Task statement: When you reach the line in the listing below that contains "orange calculator [360,325,420,362]", begin returning lines exactly as written, and stop after the line that contains "brown cap [652,324,736,380]". Return no other lines.

Input data:

#####

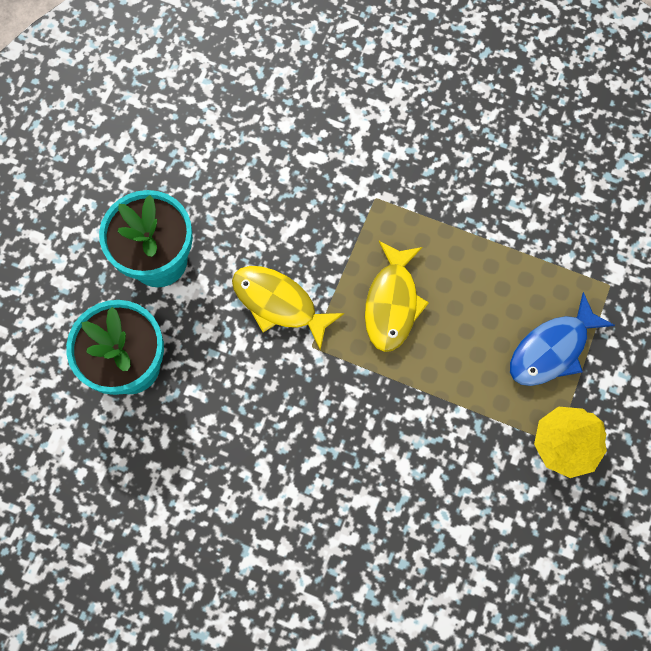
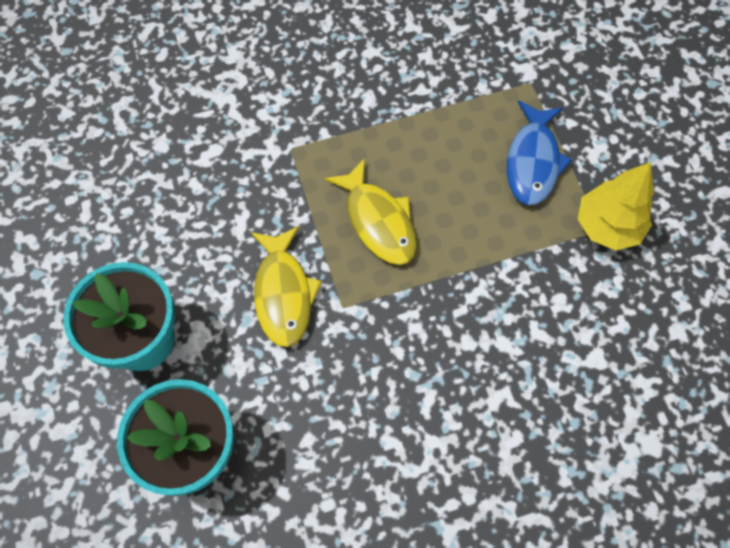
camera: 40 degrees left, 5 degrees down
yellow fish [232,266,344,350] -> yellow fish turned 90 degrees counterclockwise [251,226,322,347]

#####

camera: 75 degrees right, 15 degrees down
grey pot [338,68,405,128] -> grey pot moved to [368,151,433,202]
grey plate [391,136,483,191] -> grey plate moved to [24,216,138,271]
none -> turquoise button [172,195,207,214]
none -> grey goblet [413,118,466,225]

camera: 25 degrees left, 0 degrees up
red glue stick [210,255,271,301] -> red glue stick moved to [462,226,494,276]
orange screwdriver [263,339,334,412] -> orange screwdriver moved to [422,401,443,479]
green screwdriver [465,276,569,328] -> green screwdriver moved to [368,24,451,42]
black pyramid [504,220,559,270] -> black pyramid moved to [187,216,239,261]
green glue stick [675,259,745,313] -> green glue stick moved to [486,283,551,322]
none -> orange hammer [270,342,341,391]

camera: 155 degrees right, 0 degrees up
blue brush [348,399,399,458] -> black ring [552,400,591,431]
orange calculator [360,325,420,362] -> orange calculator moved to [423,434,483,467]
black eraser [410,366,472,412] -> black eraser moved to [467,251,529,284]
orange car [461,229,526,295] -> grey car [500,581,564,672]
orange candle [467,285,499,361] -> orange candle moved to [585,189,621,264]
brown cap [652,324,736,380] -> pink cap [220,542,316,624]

#####

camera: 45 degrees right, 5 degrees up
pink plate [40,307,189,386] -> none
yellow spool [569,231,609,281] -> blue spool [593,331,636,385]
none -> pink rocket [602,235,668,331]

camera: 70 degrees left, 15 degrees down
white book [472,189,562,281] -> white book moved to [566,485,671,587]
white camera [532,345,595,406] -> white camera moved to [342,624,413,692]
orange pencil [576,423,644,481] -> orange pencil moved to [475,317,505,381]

#####

Problem solution:
orange calculator [360,325,420,362] -> orange calculator moved to [423,434,483,467]
black eraser [410,366,472,412] -> black eraser moved to [467,251,529,284]
orange car [461,229,526,295] -> grey car [500,581,564,672]
orange candle [467,285,499,361] -> orange candle moved to [585,189,621,264]
brown cap [652,324,736,380] -> pink cap [220,542,316,624]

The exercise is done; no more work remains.